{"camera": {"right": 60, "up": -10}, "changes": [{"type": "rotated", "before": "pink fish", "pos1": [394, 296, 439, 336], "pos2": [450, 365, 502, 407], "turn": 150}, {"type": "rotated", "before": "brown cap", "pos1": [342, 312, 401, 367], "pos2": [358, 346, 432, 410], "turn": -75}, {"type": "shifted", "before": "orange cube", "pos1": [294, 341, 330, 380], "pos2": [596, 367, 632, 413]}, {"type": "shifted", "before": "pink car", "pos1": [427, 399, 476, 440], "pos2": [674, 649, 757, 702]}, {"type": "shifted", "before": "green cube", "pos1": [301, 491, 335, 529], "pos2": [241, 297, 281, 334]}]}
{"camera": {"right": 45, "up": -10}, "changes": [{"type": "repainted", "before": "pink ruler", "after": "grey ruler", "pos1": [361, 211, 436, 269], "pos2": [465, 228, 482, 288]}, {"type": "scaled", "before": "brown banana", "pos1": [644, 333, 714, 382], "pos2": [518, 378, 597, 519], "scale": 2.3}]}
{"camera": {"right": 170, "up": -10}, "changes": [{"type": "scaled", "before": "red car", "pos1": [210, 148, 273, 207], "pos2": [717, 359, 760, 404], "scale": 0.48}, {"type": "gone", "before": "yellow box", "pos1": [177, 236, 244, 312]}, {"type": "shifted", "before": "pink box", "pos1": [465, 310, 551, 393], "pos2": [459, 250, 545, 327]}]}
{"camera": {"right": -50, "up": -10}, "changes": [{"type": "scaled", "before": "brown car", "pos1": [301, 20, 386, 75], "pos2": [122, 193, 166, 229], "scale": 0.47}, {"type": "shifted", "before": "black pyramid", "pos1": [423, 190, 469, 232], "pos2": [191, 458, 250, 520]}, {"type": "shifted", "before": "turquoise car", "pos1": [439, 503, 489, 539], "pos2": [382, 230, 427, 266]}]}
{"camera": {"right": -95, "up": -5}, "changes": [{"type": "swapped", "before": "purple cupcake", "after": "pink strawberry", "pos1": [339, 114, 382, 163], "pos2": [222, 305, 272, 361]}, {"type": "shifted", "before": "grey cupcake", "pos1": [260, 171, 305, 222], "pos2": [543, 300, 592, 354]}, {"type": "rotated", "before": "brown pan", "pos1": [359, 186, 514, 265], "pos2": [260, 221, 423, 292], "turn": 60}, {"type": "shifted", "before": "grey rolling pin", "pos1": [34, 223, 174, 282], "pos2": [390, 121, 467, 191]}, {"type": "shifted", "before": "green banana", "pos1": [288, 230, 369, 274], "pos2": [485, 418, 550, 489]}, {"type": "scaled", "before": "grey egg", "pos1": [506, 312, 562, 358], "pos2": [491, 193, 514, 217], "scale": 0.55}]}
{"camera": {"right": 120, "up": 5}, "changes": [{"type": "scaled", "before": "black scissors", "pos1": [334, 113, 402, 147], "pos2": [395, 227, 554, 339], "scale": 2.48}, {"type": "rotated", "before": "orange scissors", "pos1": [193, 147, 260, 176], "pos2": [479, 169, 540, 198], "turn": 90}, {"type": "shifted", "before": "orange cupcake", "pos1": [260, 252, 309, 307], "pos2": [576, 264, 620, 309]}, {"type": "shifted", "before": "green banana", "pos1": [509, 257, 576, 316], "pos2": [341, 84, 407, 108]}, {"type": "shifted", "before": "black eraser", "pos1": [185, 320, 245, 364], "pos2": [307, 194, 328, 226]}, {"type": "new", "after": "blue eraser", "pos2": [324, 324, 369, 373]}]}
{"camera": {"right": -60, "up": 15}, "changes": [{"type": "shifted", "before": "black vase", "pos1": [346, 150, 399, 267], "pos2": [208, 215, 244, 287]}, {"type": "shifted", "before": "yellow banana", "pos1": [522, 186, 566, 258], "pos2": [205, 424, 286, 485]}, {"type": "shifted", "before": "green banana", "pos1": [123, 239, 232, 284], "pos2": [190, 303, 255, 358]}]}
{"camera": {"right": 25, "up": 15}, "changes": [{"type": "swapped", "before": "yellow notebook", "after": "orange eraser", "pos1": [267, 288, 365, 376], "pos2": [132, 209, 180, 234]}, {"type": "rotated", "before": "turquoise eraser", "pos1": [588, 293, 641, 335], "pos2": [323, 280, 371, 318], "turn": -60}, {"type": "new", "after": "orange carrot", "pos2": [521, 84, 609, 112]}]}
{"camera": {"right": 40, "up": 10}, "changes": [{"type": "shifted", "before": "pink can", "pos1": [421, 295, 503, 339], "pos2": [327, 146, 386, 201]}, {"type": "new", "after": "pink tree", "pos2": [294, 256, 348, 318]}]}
····················
THE TASK
In your reply, write out all of the material exactly as it was given.

TASK ANSWER
{"camera": {"right": 60, "up": -10}, "changes": [{"type": "rotated", "before": "pink fish", "pos1": [394, 296, 439, 336], "pos2": [450, 365, 502, 407], "turn": 150}, {"type": "rotated", "before": "brown cap", "pos1": [342, 312, 401, 367], "pos2": [358, 346, 432, 410], "turn": -75}, {"type": "shifted", "before": "orange cube", "pos1": [294, 341, 330, 380], "pos2": [596, 367, 632, 413]}, {"type": "shifted", "before": "pink car", "pos1": [427, 399, 476, 440], "pos2": [674, 649, 757, 702]}, {"type": "shifted", "before": "green cube", "pos1": [301, 491, 335, 529], "pos2": [241, 297, 281, 334]}]}
{"camera": {"right": 45, "up": -10}, "changes": [{"type": "repainted", "before": "pink ruler", "after": "grey ruler", "pos1": [361, 211, 436, 269], "pos2": [465, 228, 482, 288]}, {"type": "scaled", "before": "brown banana", "pos1": [644, 333, 714, 382], "pos2": [518, 378, 597, 519], "scale": 2.3}]}
{"camera": {"right": 170, "up": -10}, "changes": [{"type": "scaled", "before": "red car", "pos1": [210, 148, 273, 207], "pos2": [717, 359, 760, 404], "scale": 0.48}, {"type": "gone", "before": "yellow box", "pos1": [177, 236, 244, 312]}, {"type": "shifted", "before": "pink box", "pos1": [465, 310, 551, 393], "pos2": [459, 250, 545, 327]}]}
{"camera": {"right": -50, "up": -10}, "changes": [{"type": "scaled", "before": "brown car", "pos1": [301, 20, 386, 75], "pos2": [122, 193, 166, 229], "scale": 0.47}, {"type": "shifted", "before": "black pyramid", "pos1": [423, 190, 469, 232], "pos2": [191, 458, 250, 520]}, {"type": "shifted", "before": "turquoise car", "pos1": [439, 503, 489, 539], "pos2": [382, 230, 427, 266]}]}
{"camera": {"right": -95, "up": -5}, "changes": [{"type": "swapped", "before": "purple cupcake", "after": "pink strawberry", "pos1": [339, 114, 382, 163], "pos2": [222, 305, 272, 361]}, {"type": "shifted", "before": "grey cupcake", "pos1": [260, 171, 305, 222], "pos2": [543, 300, 592, 354]}, {"type": "rotated", "before": "brown pan", "pos1": [359, 186, 514, 265], "pos2": [260, 221, 423, 292], "turn": 60}, {"type": "shifted", "before": "grey rolling pin", "pos1": [34, 223, 174, 282], "pos2": [390, 121, 467, 191]}, {"type": "shifted", "before": "green banana", "pos1": [288, 230, 369, 274], "pos2": [485, 418, 550, 489]}, {"type": "scaled", "before": "grey egg", "pos1": [506, 312, 562, 358], "pos2": [491, 193, 514, 217], "scale": 0.55}]}
{"camera": {"right": 120, "up": 5}, "changes": [{"type": "scaled", "before": "black scissors", "pos1": [334, 113, 402, 147], "pos2": [395, 227, 554, 339], "scale": 2.48}, {"type": "rotated", "before": "orange scissors", "pos1": [193, 147, 260, 176], "pos2": [479, 169, 540, 198], "turn": 90}, {"type": "shifted", "before": "orange cupcake", "pos1": [260, 252, 309, 307], "pos2": [576, 264, 620, 309]}, {"type": "shifted", "before": "green banana", "pos1": [509, 257, 576, 316], "pos2": [341, 84, 407, 108]}, {"type": "shifted", "before": "black eraser", "pos1": [185, 320, 245, 364], "pos2": [307, 194, 328, 226]}, {"type": "new", "after": "blue eraser", "pos2": [324, 324, 369, 373]}]}
{"camera": {"right": -60, "up": 15}, "changes": [{"type": "shifted", "before": "black vase", "pos1": [346, 150, 399, 267], "pos2": [208, 215, 244, 287]}, {"type": "shifted", "before": "yellow banana", "pos1": [522, 186, 566, 258], "pos2": [205, 424, 286, 485]}, {"type": "shifted", "before": "green banana", "pos1": [123, 239, 232, 284], "pos2": [190, 303, 255, 358]}]}
{"camera": {"right": 25, "up": 15}, "changes": [{"type": "swapped", "before": "yellow notebook", "after": "orange eraser", "pos1": [267, 288, 365, 376], "pos2": [132, 209, 180, 234]}, {"type": "rotated", "before": "turquoise eraser", "pos1": [588, 293, 641, 335], "pos2": [323, 280, 371, 318], "turn": -60}, {"type": "new", "after": "orange carrot", "pos2": [521, 84, 609, 112]}]}
{"camera": {"right": 40, "up": 10}, "changes": [{"type": "shifted", "before": "pink can", "pos1": [421, 295, 503, 339], "pos2": [327, 146, 386, 201]}, {"type": "new", "after": "pink tree", "pos2": [294, 256, 348, 318]}]}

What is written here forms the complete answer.